══ Provided data ══

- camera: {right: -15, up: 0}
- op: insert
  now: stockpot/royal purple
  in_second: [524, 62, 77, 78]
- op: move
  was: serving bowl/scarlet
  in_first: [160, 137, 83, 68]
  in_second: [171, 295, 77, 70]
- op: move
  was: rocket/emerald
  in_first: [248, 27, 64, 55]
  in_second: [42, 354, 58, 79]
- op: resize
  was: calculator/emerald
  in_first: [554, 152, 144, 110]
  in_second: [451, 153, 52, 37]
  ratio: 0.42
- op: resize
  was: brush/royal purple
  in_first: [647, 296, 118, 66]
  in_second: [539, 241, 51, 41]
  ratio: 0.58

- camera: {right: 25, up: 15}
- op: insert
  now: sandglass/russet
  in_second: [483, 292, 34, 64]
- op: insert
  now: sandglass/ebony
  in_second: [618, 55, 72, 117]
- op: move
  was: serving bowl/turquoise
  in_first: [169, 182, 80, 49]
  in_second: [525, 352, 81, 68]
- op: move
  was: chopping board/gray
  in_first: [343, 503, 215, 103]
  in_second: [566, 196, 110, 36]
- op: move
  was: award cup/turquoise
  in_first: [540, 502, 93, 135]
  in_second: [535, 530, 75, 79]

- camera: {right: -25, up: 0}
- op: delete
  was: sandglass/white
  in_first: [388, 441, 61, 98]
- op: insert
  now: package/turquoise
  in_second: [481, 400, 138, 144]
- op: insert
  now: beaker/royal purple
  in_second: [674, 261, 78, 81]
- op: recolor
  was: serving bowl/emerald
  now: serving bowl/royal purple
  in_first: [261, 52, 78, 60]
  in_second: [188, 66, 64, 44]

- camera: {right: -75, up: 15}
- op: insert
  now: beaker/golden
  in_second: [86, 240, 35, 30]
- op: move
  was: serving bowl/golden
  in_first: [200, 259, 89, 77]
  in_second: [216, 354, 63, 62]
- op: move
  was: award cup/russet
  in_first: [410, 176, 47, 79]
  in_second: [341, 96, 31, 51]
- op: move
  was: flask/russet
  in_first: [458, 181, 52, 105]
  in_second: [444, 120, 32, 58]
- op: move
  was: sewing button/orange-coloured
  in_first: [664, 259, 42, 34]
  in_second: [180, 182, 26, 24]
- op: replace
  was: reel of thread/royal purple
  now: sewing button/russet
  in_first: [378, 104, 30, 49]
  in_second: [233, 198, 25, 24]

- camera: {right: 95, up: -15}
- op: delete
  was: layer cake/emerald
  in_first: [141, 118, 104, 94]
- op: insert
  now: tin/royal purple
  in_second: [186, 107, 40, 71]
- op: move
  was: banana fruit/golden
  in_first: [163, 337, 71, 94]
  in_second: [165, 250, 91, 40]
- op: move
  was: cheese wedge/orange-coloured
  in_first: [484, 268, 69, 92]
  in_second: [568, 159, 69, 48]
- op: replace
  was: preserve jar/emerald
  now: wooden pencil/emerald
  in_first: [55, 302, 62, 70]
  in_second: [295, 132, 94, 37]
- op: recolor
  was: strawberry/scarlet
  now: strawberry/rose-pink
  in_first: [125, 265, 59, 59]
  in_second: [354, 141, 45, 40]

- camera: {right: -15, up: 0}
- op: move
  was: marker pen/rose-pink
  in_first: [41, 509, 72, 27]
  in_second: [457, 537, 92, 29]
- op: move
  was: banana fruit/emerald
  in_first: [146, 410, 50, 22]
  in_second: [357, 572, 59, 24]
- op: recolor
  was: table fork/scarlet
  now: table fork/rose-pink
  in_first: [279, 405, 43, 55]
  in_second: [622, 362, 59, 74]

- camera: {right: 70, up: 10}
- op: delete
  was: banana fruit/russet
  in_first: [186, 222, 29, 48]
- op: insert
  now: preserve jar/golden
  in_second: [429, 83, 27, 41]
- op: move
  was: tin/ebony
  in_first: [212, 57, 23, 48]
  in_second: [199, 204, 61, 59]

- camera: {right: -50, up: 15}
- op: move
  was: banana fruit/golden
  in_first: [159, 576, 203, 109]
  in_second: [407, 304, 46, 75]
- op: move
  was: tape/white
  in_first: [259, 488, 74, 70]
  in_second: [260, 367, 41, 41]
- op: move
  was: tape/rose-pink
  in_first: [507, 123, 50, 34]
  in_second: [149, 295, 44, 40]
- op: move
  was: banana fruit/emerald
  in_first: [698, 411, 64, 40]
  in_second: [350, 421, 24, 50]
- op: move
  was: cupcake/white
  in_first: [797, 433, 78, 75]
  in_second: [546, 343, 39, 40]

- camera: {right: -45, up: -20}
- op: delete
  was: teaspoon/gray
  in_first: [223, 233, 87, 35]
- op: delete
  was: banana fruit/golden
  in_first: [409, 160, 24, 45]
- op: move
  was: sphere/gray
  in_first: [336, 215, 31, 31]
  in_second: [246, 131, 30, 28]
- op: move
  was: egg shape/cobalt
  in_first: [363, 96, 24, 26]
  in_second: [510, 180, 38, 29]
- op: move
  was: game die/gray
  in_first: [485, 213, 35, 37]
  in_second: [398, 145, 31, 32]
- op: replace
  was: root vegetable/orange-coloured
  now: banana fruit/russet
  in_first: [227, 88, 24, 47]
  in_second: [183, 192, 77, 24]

═══

#### Task description
Return the entries in full. Do not alter them.

#### Response below
- camera: {right: -15, up: 0}
- op: insert
  now: stockpot/royal purple
  in_second: [524, 62, 77, 78]
- op: move
  was: serving bowl/scarlet
  in_first: [160, 137, 83, 68]
  in_second: [171, 295, 77, 70]
- op: move
  was: rocket/emerald
  in_first: [248, 27, 64, 55]
  in_second: [42, 354, 58, 79]
- op: resize
  was: calculator/emerald
  in_first: [554, 152, 144, 110]
  in_second: [451, 153, 52, 37]
  ratio: 0.42
- op: resize
  was: brush/royal purple
  in_first: [647, 296, 118, 66]
  in_second: [539, 241, 51, 41]
  ratio: 0.58

- camera: {right: 25, up: 15}
- op: insert
  now: sandglass/russet
  in_second: [483, 292, 34, 64]
- op: insert
  now: sandglass/ebony
  in_second: [618, 55, 72, 117]
- op: move
  was: serving bowl/turquoise
  in_first: [169, 182, 80, 49]
  in_second: [525, 352, 81, 68]
- op: move
  was: chopping board/gray
  in_first: [343, 503, 215, 103]
  in_second: [566, 196, 110, 36]
- op: move
  was: award cup/turquoise
  in_first: [540, 502, 93, 135]
  in_second: [535, 530, 75, 79]

- camera: {right: -25, up: 0}
- op: delete
  was: sandglass/white
  in_first: [388, 441, 61, 98]
- op: insert
  now: package/turquoise
  in_second: [481, 400, 138, 144]
- op: insert
  now: beaker/royal purple
  in_second: [674, 261, 78, 81]
- op: recolor
  was: serving bowl/emerald
  now: serving bowl/royal purple
  in_first: [261, 52, 78, 60]
  in_second: [188, 66, 64, 44]

- camera: {right: -75, up: 15}
- op: insert
  now: beaker/golden
  in_second: [86, 240, 35, 30]
- op: move
  was: serving bowl/golden
  in_first: [200, 259, 89, 77]
  in_second: [216, 354, 63, 62]
- op: move
  was: award cup/russet
  in_first: [410, 176, 47, 79]
  in_second: [341, 96, 31, 51]
- op: move
  was: flask/russet
  in_first: [458, 181, 52, 105]
  in_second: [444, 120, 32, 58]
- op: move
  was: sewing button/orange-coloured
  in_first: [664, 259, 42, 34]
  in_second: [180, 182, 26, 24]
- op: replace
  was: reel of thread/royal purple
  now: sewing button/russet
  in_first: [378, 104, 30, 49]
  in_second: [233, 198, 25, 24]

- camera: {right: 95, up: -15}
- op: delete
  was: layer cake/emerald
  in_first: [141, 118, 104, 94]
- op: insert
  now: tin/royal purple
  in_second: [186, 107, 40, 71]
- op: move
  was: banana fruit/golden
  in_first: [163, 337, 71, 94]
  in_second: [165, 250, 91, 40]
- op: move
  was: cheese wedge/orange-coloured
  in_first: [484, 268, 69, 92]
  in_second: [568, 159, 69, 48]
- op: replace
  was: preserve jar/emerald
  now: wooden pencil/emerald
  in_first: [55, 302, 62, 70]
  in_second: [295, 132, 94, 37]
- op: recolor
  was: strawberry/scarlet
  now: strawberry/rose-pink
  in_first: [125, 265, 59, 59]
  in_second: [354, 141, 45, 40]

- camera: {right: -15, up: 0}
- op: move
  was: marker pen/rose-pink
  in_first: [41, 509, 72, 27]
  in_second: [457, 537, 92, 29]
- op: move
  was: banana fruit/emerald
  in_first: [146, 410, 50, 22]
  in_second: [357, 572, 59, 24]
- op: recolor
  was: table fork/scarlet
  now: table fork/rose-pink
  in_first: [279, 405, 43, 55]
  in_second: [622, 362, 59, 74]

- camera: {right: 70, up: 10}
- op: delete
  was: banana fruit/russet
  in_first: [186, 222, 29, 48]
- op: insert
  now: preserve jar/golden
  in_second: [429, 83, 27, 41]
- op: move
  was: tin/ebony
  in_first: [212, 57, 23, 48]
  in_second: [199, 204, 61, 59]

- camera: {right: -50, up: 15}
- op: move
  was: banana fruit/golden
  in_first: [159, 576, 203, 109]
  in_second: [407, 304, 46, 75]
- op: move
  was: tape/white
  in_first: [259, 488, 74, 70]
  in_second: [260, 367, 41, 41]
- op: move
  was: tape/rose-pink
  in_first: [507, 123, 50, 34]
  in_second: [149, 295, 44, 40]
- op: move
  was: banana fruit/emerald
  in_first: [698, 411, 64, 40]
  in_second: [350, 421, 24, 50]
- op: move
  was: cupcake/white
  in_first: [797, 433, 78, 75]
  in_second: [546, 343, 39, 40]

- camera: {right: -45, up: -20}
- op: delete
  was: teaspoon/gray
  in_first: [223, 233, 87, 35]
- op: delete
  was: banana fruit/golden
  in_first: [409, 160, 24, 45]
- op: move
  was: sphere/gray
  in_first: [336, 215, 31, 31]
  in_second: [246, 131, 30, 28]
- op: move
  was: egg shape/cobalt
  in_first: [363, 96, 24, 26]
  in_second: [510, 180, 38, 29]
- op: move
  was: game die/gray
  in_first: [485, 213, 35, 37]
  in_second: [398, 145, 31, 32]
- op: replace
  was: root vegetable/orange-coloured
  now: banana fruit/russet
  in_first: [227, 88, 24, 47]
  in_second: [183, 192, 77, 24]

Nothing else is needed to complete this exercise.